>>>>>
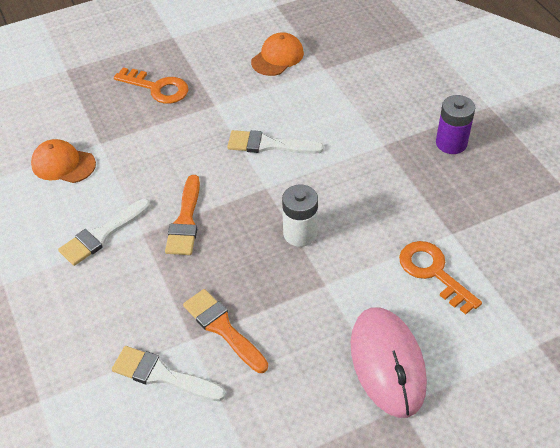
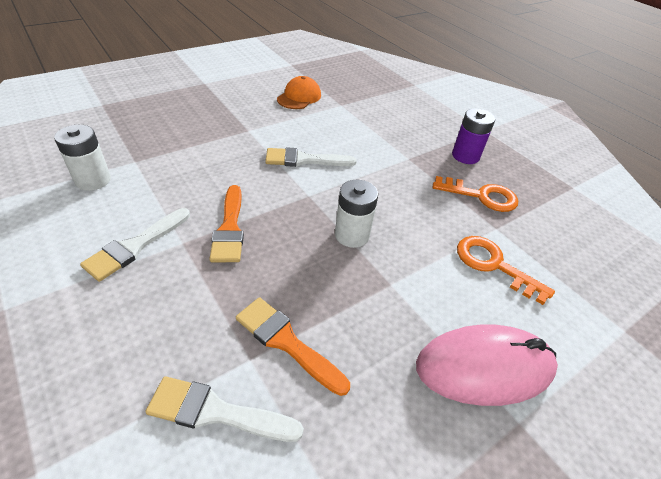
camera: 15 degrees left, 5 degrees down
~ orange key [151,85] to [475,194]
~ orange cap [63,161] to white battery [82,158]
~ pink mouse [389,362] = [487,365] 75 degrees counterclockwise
<<<<<
Only the pictures are to be left out; the rest of the material above should be printed verbatim.

camera: 15 degrees left, 5 degrees down
~ orange key [151,85] to [475,194]
~ orange cap [63,161] to white battery [82,158]
~ pink mouse [389,362] = [487,365] 75 degrees counterclockwise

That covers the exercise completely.